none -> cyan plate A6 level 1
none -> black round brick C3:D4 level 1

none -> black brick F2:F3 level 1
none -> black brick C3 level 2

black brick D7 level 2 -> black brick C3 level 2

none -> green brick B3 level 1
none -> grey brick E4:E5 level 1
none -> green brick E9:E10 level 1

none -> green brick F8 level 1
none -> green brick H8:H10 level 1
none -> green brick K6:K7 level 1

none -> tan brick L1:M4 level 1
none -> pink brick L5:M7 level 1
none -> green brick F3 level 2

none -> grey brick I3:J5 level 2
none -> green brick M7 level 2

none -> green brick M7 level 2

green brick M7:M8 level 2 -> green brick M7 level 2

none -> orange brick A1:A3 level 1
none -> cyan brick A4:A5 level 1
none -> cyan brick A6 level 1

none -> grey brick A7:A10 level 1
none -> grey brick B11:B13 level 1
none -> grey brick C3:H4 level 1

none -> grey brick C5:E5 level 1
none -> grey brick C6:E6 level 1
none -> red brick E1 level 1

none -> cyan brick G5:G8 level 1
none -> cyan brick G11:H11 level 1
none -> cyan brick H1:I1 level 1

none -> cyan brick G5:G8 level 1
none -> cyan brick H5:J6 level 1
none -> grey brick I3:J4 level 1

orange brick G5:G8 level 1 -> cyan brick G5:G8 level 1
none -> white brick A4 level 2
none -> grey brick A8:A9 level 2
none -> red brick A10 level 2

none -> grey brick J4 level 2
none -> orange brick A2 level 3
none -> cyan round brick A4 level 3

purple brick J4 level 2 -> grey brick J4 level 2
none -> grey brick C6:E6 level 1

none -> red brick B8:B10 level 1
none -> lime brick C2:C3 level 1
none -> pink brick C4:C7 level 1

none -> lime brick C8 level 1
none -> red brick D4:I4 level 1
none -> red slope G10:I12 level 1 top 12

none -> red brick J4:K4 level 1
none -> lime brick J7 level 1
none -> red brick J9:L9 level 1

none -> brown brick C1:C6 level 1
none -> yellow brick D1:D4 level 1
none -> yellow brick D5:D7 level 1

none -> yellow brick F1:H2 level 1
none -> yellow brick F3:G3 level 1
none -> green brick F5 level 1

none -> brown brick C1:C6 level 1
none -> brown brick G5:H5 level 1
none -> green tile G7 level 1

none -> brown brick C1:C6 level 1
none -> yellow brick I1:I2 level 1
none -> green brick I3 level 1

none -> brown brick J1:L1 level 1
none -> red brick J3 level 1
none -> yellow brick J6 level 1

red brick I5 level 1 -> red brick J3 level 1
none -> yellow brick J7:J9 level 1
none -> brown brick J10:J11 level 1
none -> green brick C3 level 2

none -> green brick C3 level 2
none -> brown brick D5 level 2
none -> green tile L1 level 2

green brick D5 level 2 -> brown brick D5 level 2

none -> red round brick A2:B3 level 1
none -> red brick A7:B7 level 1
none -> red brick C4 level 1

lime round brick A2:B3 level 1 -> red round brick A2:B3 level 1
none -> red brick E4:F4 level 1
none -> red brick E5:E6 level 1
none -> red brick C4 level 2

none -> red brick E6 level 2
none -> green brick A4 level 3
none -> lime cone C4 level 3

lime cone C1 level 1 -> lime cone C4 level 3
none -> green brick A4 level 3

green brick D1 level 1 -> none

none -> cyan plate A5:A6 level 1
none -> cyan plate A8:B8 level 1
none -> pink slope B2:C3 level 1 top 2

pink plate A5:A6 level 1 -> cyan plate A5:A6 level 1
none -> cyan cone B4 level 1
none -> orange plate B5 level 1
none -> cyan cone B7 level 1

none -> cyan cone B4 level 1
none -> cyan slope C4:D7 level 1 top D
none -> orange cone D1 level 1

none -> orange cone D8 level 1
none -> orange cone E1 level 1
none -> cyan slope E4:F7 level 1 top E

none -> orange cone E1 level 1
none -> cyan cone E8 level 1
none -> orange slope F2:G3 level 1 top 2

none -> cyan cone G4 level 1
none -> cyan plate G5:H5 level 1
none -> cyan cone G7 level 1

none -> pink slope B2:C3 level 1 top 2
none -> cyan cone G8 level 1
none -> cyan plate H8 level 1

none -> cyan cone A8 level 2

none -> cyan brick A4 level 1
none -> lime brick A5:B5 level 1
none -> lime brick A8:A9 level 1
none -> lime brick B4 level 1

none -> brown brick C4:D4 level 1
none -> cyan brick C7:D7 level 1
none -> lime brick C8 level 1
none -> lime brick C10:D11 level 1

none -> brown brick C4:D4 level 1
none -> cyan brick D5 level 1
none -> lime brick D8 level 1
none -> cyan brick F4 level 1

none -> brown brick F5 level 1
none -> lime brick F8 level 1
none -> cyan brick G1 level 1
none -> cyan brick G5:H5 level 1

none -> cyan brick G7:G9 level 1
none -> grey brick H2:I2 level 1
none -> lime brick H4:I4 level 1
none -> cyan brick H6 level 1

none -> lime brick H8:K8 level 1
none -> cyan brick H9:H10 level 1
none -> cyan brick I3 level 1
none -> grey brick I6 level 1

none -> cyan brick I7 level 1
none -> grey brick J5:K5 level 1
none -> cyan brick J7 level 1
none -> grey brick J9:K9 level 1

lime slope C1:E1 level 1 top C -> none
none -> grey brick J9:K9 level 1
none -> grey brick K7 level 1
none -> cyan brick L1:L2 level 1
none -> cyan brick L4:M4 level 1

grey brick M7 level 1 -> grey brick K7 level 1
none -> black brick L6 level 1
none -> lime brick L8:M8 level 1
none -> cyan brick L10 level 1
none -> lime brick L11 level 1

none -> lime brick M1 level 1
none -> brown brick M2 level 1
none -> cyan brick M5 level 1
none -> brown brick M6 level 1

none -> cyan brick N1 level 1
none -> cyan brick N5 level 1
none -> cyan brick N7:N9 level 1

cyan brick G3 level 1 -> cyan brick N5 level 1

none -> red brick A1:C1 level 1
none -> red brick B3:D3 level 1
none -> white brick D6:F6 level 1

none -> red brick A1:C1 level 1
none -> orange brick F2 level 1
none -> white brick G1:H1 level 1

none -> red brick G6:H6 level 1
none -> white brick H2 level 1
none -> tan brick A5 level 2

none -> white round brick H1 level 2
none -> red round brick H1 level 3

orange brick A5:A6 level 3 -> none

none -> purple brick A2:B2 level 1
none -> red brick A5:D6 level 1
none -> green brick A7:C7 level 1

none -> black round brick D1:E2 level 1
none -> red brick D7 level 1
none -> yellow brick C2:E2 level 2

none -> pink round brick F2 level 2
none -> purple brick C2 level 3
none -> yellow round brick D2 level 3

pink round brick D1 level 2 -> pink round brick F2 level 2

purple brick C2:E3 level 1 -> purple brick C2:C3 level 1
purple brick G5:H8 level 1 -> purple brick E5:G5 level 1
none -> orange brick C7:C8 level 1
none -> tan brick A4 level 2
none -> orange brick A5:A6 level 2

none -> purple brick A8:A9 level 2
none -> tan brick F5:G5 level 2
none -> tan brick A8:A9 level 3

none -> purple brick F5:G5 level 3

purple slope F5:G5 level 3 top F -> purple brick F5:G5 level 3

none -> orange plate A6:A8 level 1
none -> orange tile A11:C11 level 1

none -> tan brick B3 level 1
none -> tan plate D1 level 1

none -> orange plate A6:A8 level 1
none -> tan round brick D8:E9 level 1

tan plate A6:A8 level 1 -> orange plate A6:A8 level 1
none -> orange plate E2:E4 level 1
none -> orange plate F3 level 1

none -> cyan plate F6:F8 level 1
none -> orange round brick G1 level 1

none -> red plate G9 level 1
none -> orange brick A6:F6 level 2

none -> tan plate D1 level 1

——————

**EXERCISE OBJECTIVE**
All entries are to be printed once more, exactly as given.

**YOUR SOLUTION**
none -> cyan plate A6 level 1
none -> black round brick C3:D4 level 1

none -> black brick F2:F3 level 1
none -> black brick C3 level 2

black brick D7 level 2 -> black brick C3 level 2

none -> green brick B3 level 1
none -> grey brick E4:E5 level 1
none -> green brick E9:E10 level 1

none -> green brick F8 level 1
none -> green brick H8:H10 level 1
none -> green brick K6:K7 level 1

none -> tan brick L1:M4 level 1
none -> pink brick L5:M7 level 1
none -> green brick F3 level 2

none -> grey brick I3:J5 level 2
none -> green brick M7 level 2

none -> green brick M7 level 2

green brick M7:M8 level 2 -> green brick M7 level 2

none -> orange brick A1:A3 level 1
none -> cyan brick A4:A5 level 1
none -> cyan brick A6 level 1

none -> grey brick A7:A10 level 1
none -> grey brick B11:B13 level 1
none -> grey brick C3:H4 level 1

none -> grey brick C5:E5 level 1
none -> grey brick C6:E6 level 1
none -> red brick E1 level 1

none -> cyan brick G5:G8 level 1
none -> cyan brick G11:H11 level 1
none -> cyan brick H1:I1 level 1

none -> cyan brick G5:G8 level 1
none -> cyan brick H5:J6 level 1
none -> grey brick I3:J4 level 1

orange brick G5:G8 level 1 -> cyan brick G5:G8 level 1
none -> white brick A4 level 2
none -> grey brick A8:A9 level 2
none -> red brick A10 level 2

none -> grey brick J4 level 2
none -> orange brick A2 level 3
none -> cyan round brick A4 level 3

purple brick J4 level 2 -> grey brick J4 level 2
none -> grey brick C6:E6 level 1

none -> red brick B8:B10 level 1
none -> lime brick C2:C3 level 1
none -> pink brick C4:C7 level 1

none -> lime brick C8 level 1
none -> red brick D4:I4 level 1
none -> red slope G10:I12 level 1 top 12

none -> red brick J4:K4 level 1
none -> lime brick J7 level 1
none -> red brick J9:L9 level 1

none -> brown brick C1:C6 level 1
none -> yellow brick D1:D4 level 1
none -> yellow brick D5:D7 level 1

none -> yellow brick F1:H2 level 1
none -> yellow brick F3:G3 level 1
none -> green brick F5 level 1

none -> brown brick C1:C6 level 1
none -> brown brick G5:H5 level 1
none -> green tile G7 level 1

none -> brown brick C1:C6 level 1
none -> yellow brick I1:I2 level 1
none -> green brick I3 level 1

none -> brown brick J1:L1 level 1
none -> red brick J3 level 1
none -> yellow brick J6 level 1

red brick I5 level 1 -> red brick J3 level 1
none -> yellow brick J7:J9 level 1
none -> brown brick J10:J11 level 1
none -> green brick C3 level 2

none -> green brick C3 level 2
none -> brown brick D5 level 2
none -> green tile L1 level 2

green brick D5 level 2 -> brown brick D5 level 2

none -> red round brick A2:B3 level 1
none -> red brick A7:B7 level 1
none -> red brick C4 level 1

lime round brick A2:B3 level 1 -> red round brick A2:B3 level 1
none -> red brick E4:F4 level 1
none -> red brick E5:E6 level 1
none -> red brick C4 level 2

none -> red brick E6 level 2
none -> green brick A4 level 3
none -> lime cone C4 level 3

lime cone C1 level 1 -> lime cone C4 level 3
none -> green brick A4 level 3

green brick D1 level 1 -> none

none -> cyan plate A5:A6 level 1
none -> cyan plate A8:B8 level 1
none -> pink slope B2:C3 level 1 top 2

pink plate A5:A6 level 1 -> cyan plate A5:A6 level 1
none -> cyan cone B4 level 1
none -> orange plate B5 level 1
none -> cyan cone B7 level 1

none -> cyan cone B4 level 1
none -> cyan slope C4:D7 level 1 top D
none -> orange cone D1 level 1

none -> orange cone D8 level 1
none -> orange cone E1 level 1
none -> cyan slope E4:F7 level 1 top E

none -> orange cone E1 level 1
none -> cyan cone E8 level 1
none -> orange slope F2:G3 level 1 top 2

none -> cyan cone G4 level 1
none -> cyan plate G5:H5 level 1
none -> cyan cone G7 level 1

none -> pink slope B2:C3 level 1 top 2
none -> cyan cone G8 level 1
none -> cyan plate H8 level 1

none -> cyan cone A8 level 2

none -> cyan brick A4 level 1
none -> lime brick A5:B5 level 1
none -> lime brick A8:A9 level 1
none -> lime brick B4 level 1

none -> brown brick C4:D4 level 1
none -> cyan brick C7:D7 level 1
none -> lime brick C8 level 1
none -> lime brick C10:D11 level 1

none -> brown brick C4:D4 level 1
none -> cyan brick D5 level 1
none -> lime brick D8 level 1
none -> cyan brick F4 level 1

none -> brown brick F5 level 1
none -> lime brick F8 level 1
none -> cyan brick G1 level 1
none -> cyan brick G5:H5 level 1

none -> cyan brick G7:G9 level 1
none -> grey brick H2:I2 level 1
none -> lime brick H4:I4 level 1
none -> cyan brick H6 level 1

none -> lime brick H8:K8 level 1
none -> cyan brick H9:H10 level 1
none -> cyan brick I3 level 1
none -> grey brick I6 level 1

none -> cyan brick I7 level 1
none -> grey brick J5:K5 level 1
none -> cyan brick J7 level 1
none -> grey brick J9:K9 level 1

lime slope C1:E1 level 1 top C -> none
none -> grey brick J9:K9 level 1
none -> grey brick K7 level 1
none -> cyan brick L1:L2 level 1
none -> cyan brick L4:M4 level 1

grey brick M7 level 1 -> grey brick K7 level 1
none -> black brick L6 level 1
none -> lime brick L8:M8 level 1
none -> cyan brick L10 level 1
none -> lime brick L11 level 1

none -> lime brick M1 level 1
none -> brown brick M2 level 1
none -> cyan brick M5 level 1
none -> brown brick M6 level 1

none -> cyan brick N1 level 1
none -> cyan brick N5 level 1
none -> cyan brick N7:N9 level 1

cyan brick G3 level 1 -> cyan brick N5 level 1

none -> red brick A1:C1 level 1
none -> red brick B3:D3 level 1
none -> white brick D6:F6 level 1

none -> red brick A1:C1 level 1
none -> orange brick F2 level 1
none -> white brick G1:H1 level 1

none -> red brick G6:H6 level 1
none -> white brick H2 level 1
none -> tan brick A5 level 2

none -> white round brick H1 level 2
none -> red round brick H1 level 3

orange brick A5:A6 level 3 -> none

none -> purple brick A2:B2 level 1
none -> red brick A5:D6 level 1
none -> green brick A7:C7 level 1

none -> black round brick D1:E2 level 1
none -> red brick D7 level 1
none -> yellow brick C2:E2 level 2

none -> pink round brick F2 level 2
none -> purple brick C2 level 3
none -> yellow round brick D2 level 3

pink round brick D1 level 2 -> pink round brick F2 level 2

purple brick C2:E3 level 1 -> purple brick C2:C3 level 1
purple brick G5:H8 level 1 -> purple brick E5:G5 level 1
none -> orange brick C7:C8 level 1
none -> tan brick A4 level 2
none -> orange brick A5:A6 level 2

none -> purple brick A8:A9 level 2
none -> tan brick F5:G5 level 2
none -> tan brick A8:A9 level 3

none -> purple brick F5:G5 level 3

purple slope F5:G5 level 3 top F -> purple brick F5:G5 level 3

none -> orange plate A6:A8 level 1
none -> orange tile A11:C11 level 1

none -> tan brick B3 level 1
none -> tan plate D1 level 1

none -> orange plate A6:A8 level 1
none -> tan round brick D8:E9 level 1

tan plate A6:A8 level 1 -> orange plate A6:A8 level 1
none -> orange plate E2:E4 level 1
none -> orange plate F3 level 1

none -> cyan plate F6:F8 level 1
none -> orange round brick G1 level 1

none -> red plate G9 level 1
none -> orange brick A6:F6 level 2

none -> tan plate D1 level 1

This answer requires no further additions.